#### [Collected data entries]
# # # # #

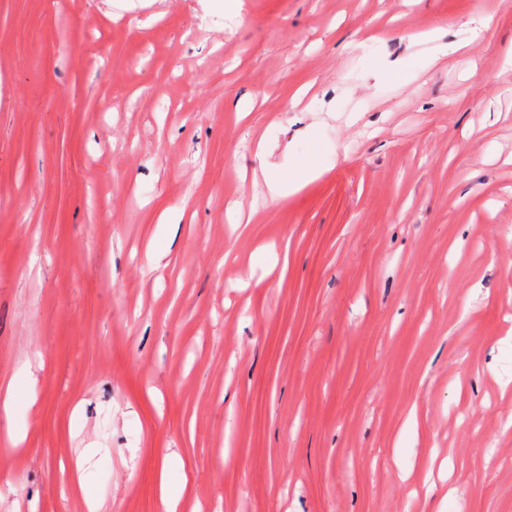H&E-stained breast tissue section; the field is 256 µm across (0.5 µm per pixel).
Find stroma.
I'll return each instance as SVG.
<instances>
[{"label":"stroma","instance_id":"stroma-1","mask_svg":"<svg viewBox=\"0 0 512 512\" xmlns=\"http://www.w3.org/2000/svg\"><path fill=\"white\" fill-rule=\"evenodd\" d=\"M223 2L0 0V512H512V0ZM267 143L260 141L256 157L260 160V170L263 177V198L268 205L284 202L288 196L302 190L308 183L320 177L325 171V162H321L318 154L314 153L307 162L292 175L284 176L274 169L267 168L262 163V157L267 152ZM30 366L21 367L9 382L1 396L0 411L7 422V432L10 437H17L19 428L24 422V416L18 405V382L21 378H31Z\"/></svg>","mask_w":512,"mask_h":512}]
</instances>
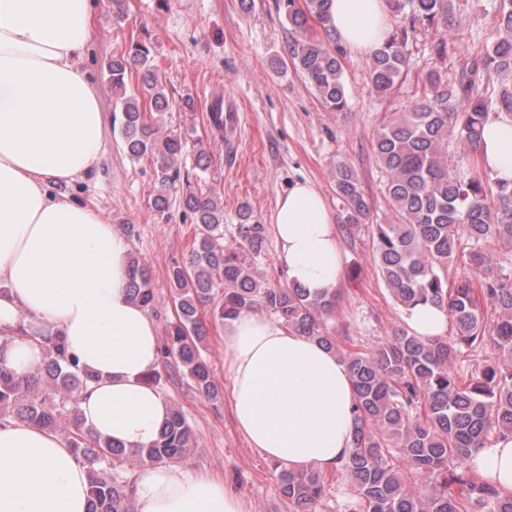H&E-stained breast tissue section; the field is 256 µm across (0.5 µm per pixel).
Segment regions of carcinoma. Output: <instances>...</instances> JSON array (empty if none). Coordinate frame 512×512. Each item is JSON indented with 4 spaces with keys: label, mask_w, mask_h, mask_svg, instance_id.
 Here are the masks:
<instances>
[{
    "label": "carcinoma",
    "mask_w": 512,
    "mask_h": 512,
    "mask_svg": "<svg viewBox=\"0 0 512 512\" xmlns=\"http://www.w3.org/2000/svg\"><path fill=\"white\" fill-rule=\"evenodd\" d=\"M277 0L290 30L302 34L313 18L324 21L327 0ZM451 0H387L394 18L403 21L386 45L371 57L370 86L385 95L404 75L406 48L424 31L453 25ZM497 35L486 45L480 66L512 77V0H495ZM290 54L296 71L332 112L349 110L343 80V49L294 39ZM150 46L135 37L107 66V79L120 111L123 148L138 162L154 164L153 207L165 213L174 196L196 224L191 257L168 269L175 311L161 346L164 367L180 369L204 400L221 394L207 358L209 331L201 312L209 309L223 322L243 312L266 310L289 329L333 350L346 364L356 392L355 430L349 455L339 471L351 487L359 512H512V496L496 488L467 461L493 434L512 433V278L498 272L500 251H512V187L493 181L476 168H448V138L476 149L485 124L512 119V84L488 92L461 69L452 85L430 73L421 97L406 112H393L377 131L373 153L385 170V194L391 218L372 225L374 261L395 305L407 311L420 303L446 309L450 332L422 338L406 327L364 351L341 348L326 322L340 293H311L297 284L274 285L258 272L254 259L264 250L266 229L240 214V247L226 248L224 208L214 195L197 191L182 172L188 139L170 133L160 139L146 109L165 112L169 100L153 70ZM136 70L142 88L126 78ZM332 178L343 203V225L350 231L368 223L371 205L356 170L336 163ZM475 248L469 266L478 274L448 285L463 240ZM131 298L147 309L158 302L152 280L136 258L129 262ZM491 348L492 361L469 380L454 364L464 354ZM93 375L83 370L59 338L51 341L42 362L20 377L0 366V421L32 423L65 435L89 474V512H131L136 472L148 465L188 457L195 436L178 406L158 439L148 448H126L83 426L78 394ZM420 474L416 487L406 472ZM280 493L289 512H318L327 495L317 469L279 472Z\"/></svg>",
    "instance_id": "carcinoma-1"
}]
</instances>
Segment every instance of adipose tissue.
I'll return each instance as SVG.
<instances>
[{
	"mask_svg": "<svg viewBox=\"0 0 512 512\" xmlns=\"http://www.w3.org/2000/svg\"><path fill=\"white\" fill-rule=\"evenodd\" d=\"M95 26L92 0H0V365L18 375L48 338L95 380L81 394L84 423L128 447L153 443L170 401L146 377L160 366L156 323L129 294V244L100 211L55 194L88 179L103 154L107 116L81 63ZM327 29L366 55L392 33L386 0H328ZM477 166L512 186V120L489 122ZM289 282L339 285L335 219L321 191L298 182L272 216ZM224 377L239 432L294 471L335 470L351 449L355 390L336 354L281 321L245 313L224 325ZM470 463L512 495V434ZM88 471L39 426L0 424V512H87ZM134 512H250L222 474L167 462L140 470Z\"/></svg>",
	"mask_w": 512,
	"mask_h": 512,
	"instance_id": "1",
	"label": "adipose tissue"
}]
</instances>
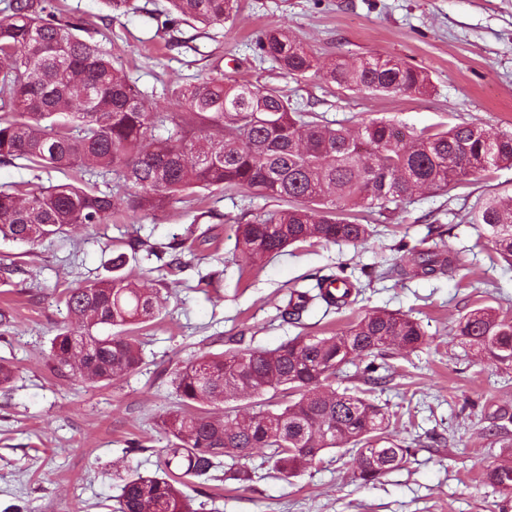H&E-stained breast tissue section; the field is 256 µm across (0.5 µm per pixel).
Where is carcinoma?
Wrapping results in <instances>:
<instances>
[{
  "label": "carcinoma",
  "instance_id": "carcinoma-1",
  "mask_svg": "<svg viewBox=\"0 0 512 512\" xmlns=\"http://www.w3.org/2000/svg\"><path fill=\"white\" fill-rule=\"evenodd\" d=\"M158 20L167 32L183 23L222 25L238 0H169ZM0 20V162L24 159L35 169L97 170L111 174L108 191L76 178L26 193L0 192V238L34 249L69 228L107 224L114 216L138 221L192 201L205 191L244 190L278 199L288 208L236 225V247L252 265L286 247L317 242L365 244L370 224L349 220L360 207L383 217L420 191L449 192L471 177L512 168V135L469 123L445 131H409L387 120L353 130L321 121L279 89L226 82H184L167 87L169 111L156 112L112 55L93 41L97 30L58 16L46 0H8ZM255 51L289 76L309 72L341 89L381 95H425L426 71L391 59L324 60L280 26L267 28ZM470 224L512 265V195L484 198ZM103 266L104 274L62 293L65 320L51 339L47 366L58 377L110 383L143 364L132 327L163 314L161 289L132 277L141 250L162 267L181 268L180 243L148 244L138 236ZM411 259L390 277L453 273L458 254L403 242ZM345 285L341 297L329 290ZM317 293L294 289L283 317L300 316L317 300L342 306L360 294L343 268L317 278ZM464 346L512 364V317L482 306L458 320ZM429 345L421 323L376 311L329 336H298L275 350L206 353L171 373L178 407L158 424L165 440L158 474L125 466L116 512H195L182 491L202 486L227 468L253 480L249 462L261 459L289 479L322 461L329 449L352 456L359 479L374 484L403 467L412 442L389 430L392 414L372 398L373 388L338 390L349 366L374 373L370 358L390 348L411 353ZM288 394L276 409L228 411L224 403L269 392ZM493 427L509 432L512 409L498 407ZM484 495L502 494L500 512H512V463L490 462Z\"/></svg>",
  "mask_w": 512,
  "mask_h": 512
}]
</instances>
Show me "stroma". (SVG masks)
Instances as JSON below:
<instances>
[{
    "instance_id": "stroma-1",
    "label": "stroma",
    "mask_w": 512,
    "mask_h": 512,
    "mask_svg": "<svg viewBox=\"0 0 512 512\" xmlns=\"http://www.w3.org/2000/svg\"><path fill=\"white\" fill-rule=\"evenodd\" d=\"M135 11L111 16L112 60L159 111L166 86L203 82L216 74L284 90L327 121L354 126L385 119L421 130L467 122L512 134V0H240L226 24L207 30L192 46H175L152 15L166 0H134ZM279 24L323 58L369 56L412 64L429 73L422 96H374L328 86L320 77L283 76L254 58L261 32ZM67 173L36 170L25 160L0 163V191L29 190L68 181ZM512 194V168L469 180L448 194L418 193L386 219L358 213L376 227L367 244L303 243L258 266L234 254L235 222L242 211L280 209L281 201L237 190L215 191L132 224L69 231L37 249L0 239V265L13 267L0 281V359L17 370L0 393V512L11 505L33 512H111L118 493L112 463L129 458L142 474L156 466V423L177 400L169 370L203 350L274 349L303 335L328 336L374 310L418 319L430 338L423 351H389L386 382L374 395L417 443L403 468L364 485L352 459L338 452L285 481L243 484L232 474L211 482L205 512H498L477 494L492 457H512V435L498 440L484 427L490 405H512V366L486 355L465 354L456 333L459 317L490 305L512 317V267L493 262L468 212L479 198ZM450 226L444 241L460 253L461 269L432 278H384L399 262V242L419 244L433 222ZM153 243L184 242L182 271L157 260L134 263V274L168 288L165 319L141 324L139 371L112 384L62 380L45 365L49 342L65 315L60 294L95 279L113 249L131 235ZM347 265L372 282L354 302L336 308L318 302L300 320L280 316L289 288L313 287L314 273ZM137 439L144 453H127Z\"/></svg>"
}]
</instances>
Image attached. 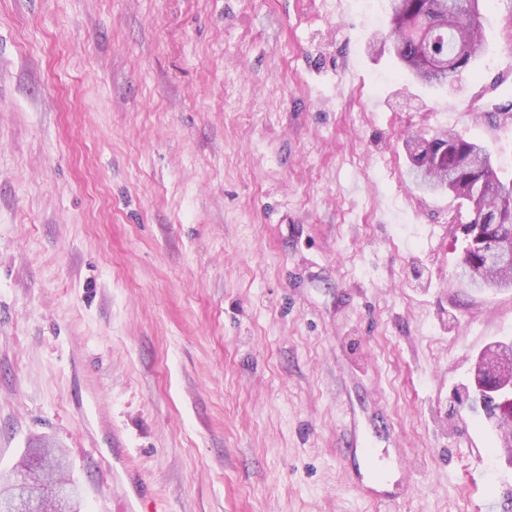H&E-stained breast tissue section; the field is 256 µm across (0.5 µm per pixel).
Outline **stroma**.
I'll use <instances>...</instances> for the list:
<instances>
[{
    "mask_svg": "<svg viewBox=\"0 0 512 512\" xmlns=\"http://www.w3.org/2000/svg\"><path fill=\"white\" fill-rule=\"evenodd\" d=\"M389 0H0V470L45 438L86 512H512L463 410L512 288L460 282L470 210L404 140L456 131L512 179V0L457 89L388 55ZM101 399L87 429L79 398ZM392 503L342 481L345 413ZM405 457L401 474L397 457Z\"/></svg>",
    "mask_w": 512,
    "mask_h": 512,
    "instance_id": "35a3bbf8",
    "label": "stroma"
}]
</instances>
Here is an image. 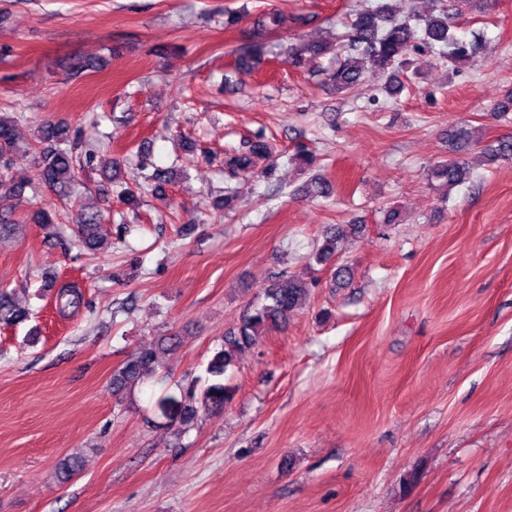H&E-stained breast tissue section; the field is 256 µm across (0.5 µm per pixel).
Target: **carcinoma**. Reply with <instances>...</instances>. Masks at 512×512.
Segmentation results:
<instances>
[{
    "label": "carcinoma",
    "instance_id": "obj_1",
    "mask_svg": "<svg viewBox=\"0 0 512 512\" xmlns=\"http://www.w3.org/2000/svg\"><path fill=\"white\" fill-rule=\"evenodd\" d=\"M345 34L332 33L320 40L304 41L291 49L294 60L309 55L314 61L327 54L336 56V70L333 80L339 90L350 89L359 84L364 74L372 72L385 78L384 89L391 95L397 94L402 83L397 80L399 71L410 63L409 56L420 47L438 48L448 57L453 68L470 62L482 51L481 44L466 41L450 33L448 13L440 9V0H432L429 13L406 17L397 16L389 0H377L375 6L354 15L347 22ZM261 51V43L254 41L242 47L236 57L241 70L249 69ZM69 142L68 127L47 123L39 133L38 165L43 181L50 190L66 194L75 182L76 172L73 156L61 144ZM471 145L468 128L459 127L449 135V148L459 154ZM20 150L13 118L0 115V206L23 195L24 179L16 176L12 157ZM485 159L490 164L512 160V136L500 137L493 144L483 148ZM271 155L269 144L260 136L245 143L241 148L224 157V174L229 180L238 179L253 172L255 159ZM466 162L459 158L449 159L435 165L431 180L449 194L466 179ZM102 212L92 207L84 213L82 224L78 225V241L89 247L101 249L103 242L98 236ZM343 232L332 230L326 236L325 244L316 253V260L327 262L336 254L337 243ZM309 294V283L300 276L281 275L263 289L262 298L252 304L242 318L240 325L224 336V344L208 362L207 373L211 383L203 389L193 384L184 387L180 397L167 395L159 401V410L164 412L171 404L181 407L178 417L171 419L183 429L190 426L197 417L198 409L220 410L232 399L231 387L224 383L228 367L234 365L240 355L252 348L262 332L286 320L300 307ZM56 308L62 315L77 310L83 304L81 291L71 286L61 287L55 297ZM29 309L22 307L7 290L0 289V326H13L26 320ZM181 340L176 335L160 339L158 346L143 348L128 356L112 373V393L115 401L122 402L123 395L145 378L154 374L159 366V352L170 351Z\"/></svg>",
    "mask_w": 512,
    "mask_h": 512
}]
</instances>
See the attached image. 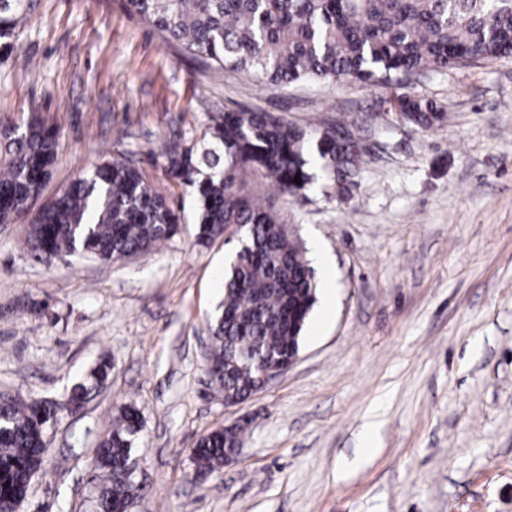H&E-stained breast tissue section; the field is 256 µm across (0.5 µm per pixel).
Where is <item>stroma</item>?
I'll use <instances>...</instances> for the list:
<instances>
[{
	"label": "stroma",
	"instance_id": "1",
	"mask_svg": "<svg viewBox=\"0 0 512 512\" xmlns=\"http://www.w3.org/2000/svg\"><path fill=\"white\" fill-rule=\"evenodd\" d=\"M20 43L0 57V126L36 113L59 127L45 196L124 157L183 213L175 236L112 263L41 260L21 225L0 226V394L57 398L112 360L82 414L49 429L22 512H93L97 442L125 404L143 422L136 512H512V56L416 77L448 111L421 132L389 90L264 87L185 54L119 0H32ZM240 109L345 126L368 157L349 198L277 197L331 258V300L315 302L297 361L228 408L203 336L230 248L195 245L191 199L160 153ZM235 424V460L199 475L196 441Z\"/></svg>",
	"mask_w": 512,
	"mask_h": 512
}]
</instances>
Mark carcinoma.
Returning a JSON list of instances; mask_svg holds the SVG:
<instances>
[{
	"instance_id": "carcinoma-1",
	"label": "carcinoma",
	"mask_w": 512,
	"mask_h": 512,
	"mask_svg": "<svg viewBox=\"0 0 512 512\" xmlns=\"http://www.w3.org/2000/svg\"><path fill=\"white\" fill-rule=\"evenodd\" d=\"M188 54L250 74L267 87L299 82L379 85L405 124L422 132L448 123L436 100L397 82L401 76L476 65L512 55V0H120ZM27 0H0V53L20 52ZM343 198L365 160L355 141L242 109L211 117L197 149L167 145L165 175L191 193L195 242L236 244L224 298L208 321L210 383L227 401L263 384L270 363L299 350L317 284L303 246L291 238L275 196H305L316 180L312 157ZM58 157V131L44 119L0 128V224H21L34 255L114 262L149 252L179 230L180 215L138 167L96 162L46 199ZM300 178L295 183L294 178ZM101 359L59 400L0 396V512L29 497L48 428L82 410L109 376ZM142 418L125 405L98 441L96 512H128L139 497L135 444ZM240 427L216 428L196 442L202 473L224 467Z\"/></svg>"
}]
</instances>
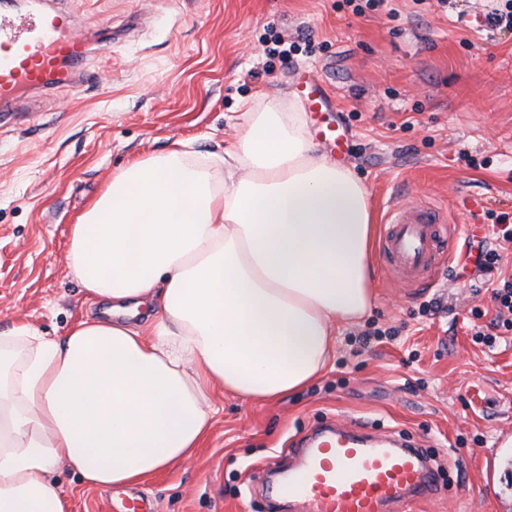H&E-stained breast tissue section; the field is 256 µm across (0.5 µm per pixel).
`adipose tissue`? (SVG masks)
I'll return each mask as SVG.
<instances>
[{
    "label": "adipose tissue",
    "instance_id": "ef3b65f1",
    "mask_svg": "<svg viewBox=\"0 0 512 512\" xmlns=\"http://www.w3.org/2000/svg\"><path fill=\"white\" fill-rule=\"evenodd\" d=\"M208 163L173 149L112 175L73 225L71 274L142 325L85 315L66 336L0 331V512H70L91 488L190 463L214 390L269 402L320 376L373 303L365 184L312 143L297 100L245 107Z\"/></svg>",
    "mask_w": 512,
    "mask_h": 512
}]
</instances>
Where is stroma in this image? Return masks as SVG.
<instances>
[{
	"mask_svg": "<svg viewBox=\"0 0 512 512\" xmlns=\"http://www.w3.org/2000/svg\"><path fill=\"white\" fill-rule=\"evenodd\" d=\"M40 2L70 12L91 53L80 90L30 92L8 106L21 123L0 126V331L22 321L62 336L83 311L71 229L116 170L178 140L199 159L222 152L244 102L301 98L304 72L339 107L309 113L310 129L344 122L374 211L427 198L461 226L456 260L429 287L373 259L372 309L304 389L267 403L213 393L194 462L138 485L158 512H290L267 471L293 467L297 440L336 420L435 454L450 491L421 512H512V333L492 349L473 339L495 306L456 206L478 196L512 216V31H480L491 0H383L361 14L342 0ZM274 40L296 45L289 62L265 54ZM370 328L399 334L365 348Z\"/></svg>",
	"mask_w": 512,
	"mask_h": 512,
	"instance_id": "1",
	"label": "stroma"
}]
</instances>
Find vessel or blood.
<instances>
[{"instance_id":"vessel-or-blood-1","label":"vessel or blood","mask_w":512,"mask_h":512,"mask_svg":"<svg viewBox=\"0 0 512 512\" xmlns=\"http://www.w3.org/2000/svg\"><path fill=\"white\" fill-rule=\"evenodd\" d=\"M89 53L60 11L0 10V109L22 91L41 90L78 72ZM379 253L401 277L427 281L441 261L453 260L454 237L446 212L418 202L392 201L384 215ZM302 462L276 484V494L299 501L301 512H416L437 495V474L426 454L388 435L362 433L336 422L305 436Z\"/></svg>"}]
</instances>
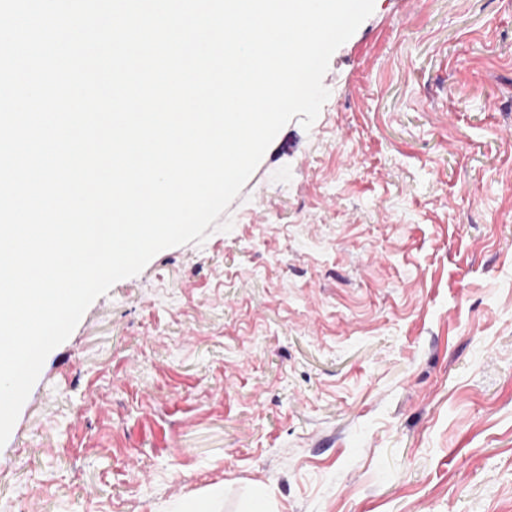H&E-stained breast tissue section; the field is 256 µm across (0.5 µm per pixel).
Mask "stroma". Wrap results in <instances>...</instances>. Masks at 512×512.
I'll list each match as a JSON object with an SVG mask.
<instances>
[{
	"mask_svg": "<svg viewBox=\"0 0 512 512\" xmlns=\"http://www.w3.org/2000/svg\"><path fill=\"white\" fill-rule=\"evenodd\" d=\"M323 83L50 352L0 512H512V0H375ZM224 503L223 482L211 484L198 494L177 501L172 512H222Z\"/></svg>",
	"mask_w": 512,
	"mask_h": 512,
	"instance_id": "35a3bbf8",
	"label": "stroma"
}]
</instances>
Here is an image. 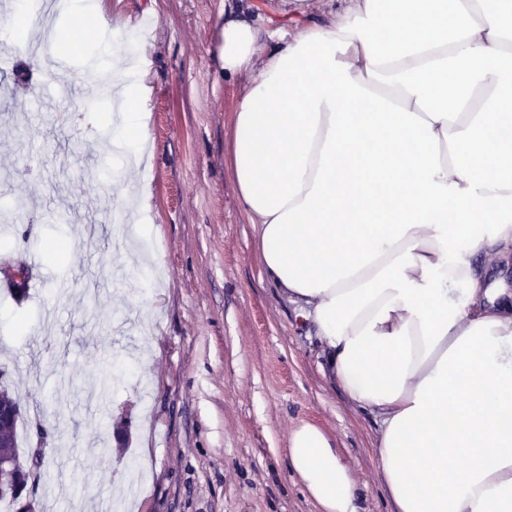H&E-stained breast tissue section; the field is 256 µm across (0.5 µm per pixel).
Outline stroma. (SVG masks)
Instances as JSON below:
<instances>
[{"label": "stroma", "instance_id": "1", "mask_svg": "<svg viewBox=\"0 0 512 512\" xmlns=\"http://www.w3.org/2000/svg\"><path fill=\"white\" fill-rule=\"evenodd\" d=\"M225 0H103L67 77L49 81L0 42V268L35 288L0 292V368L24 417L22 447L43 428L38 512H320L290 472L288 439L319 426L351 469L361 512H391L375 445L380 422L326 376L324 346L266 280L258 225L228 174L237 88L216 57ZM270 30L340 10L281 12L243 0ZM148 54V148L127 169L113 104L74 75L104 44ZM152 195L131 222L86 226L99 203L126 213L114 182ZM67 208L69 222L51 217ZM39 254L30 267V254Z\"/></svg>", "mask_w": 512, "mask_h": 512}]
</instances>
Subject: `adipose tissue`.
<instances>
[{"label": "adipose tissue", "instance_id": "adipose-tissue-1", "mask_svg": "<svg viewBox=\"0 0 512 512\" xmlns=\"http://www.w3.org/2000/svg\"><path fill=\"white\" fill-rule=\"evenodd\" d=\"M120 142L146 143L140 58L113 50ZM228 142L271 283L300 306L351 404L376 413L394 512H512V0H345L270 31L225 13ZM322 512H359L325 432L288 439Z\"/></svg>", "mask_w": 512, "mask_h": 512}]
</instances>
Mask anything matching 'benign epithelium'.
Listing matches in <instances>:
<instances>
[{
    "label": "benign epithelium",
    "instance_id": "obj_1",
    "mask_svg": "<svg viewBox=\"0 0 512 512\" xmlns=\"http://www.w3.org/2000/svg\"><path fill=\"white\" fill-rule=\"evenodd\" d=\"M23 418L20 404L0 396V497L13 502L15 512H35L29 483L31 473L16 465L12 424Z\"/></svg>",
    "mask_w": 512,
    "mask_h": 512
}]
</instances>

# # # # #

#### [Problem description]
Copy each line of the preceding data that contains the string "epithelium".

#### [Written response]
Mask anything matching 'benign epithelium'.
    "label": "benign epithelium",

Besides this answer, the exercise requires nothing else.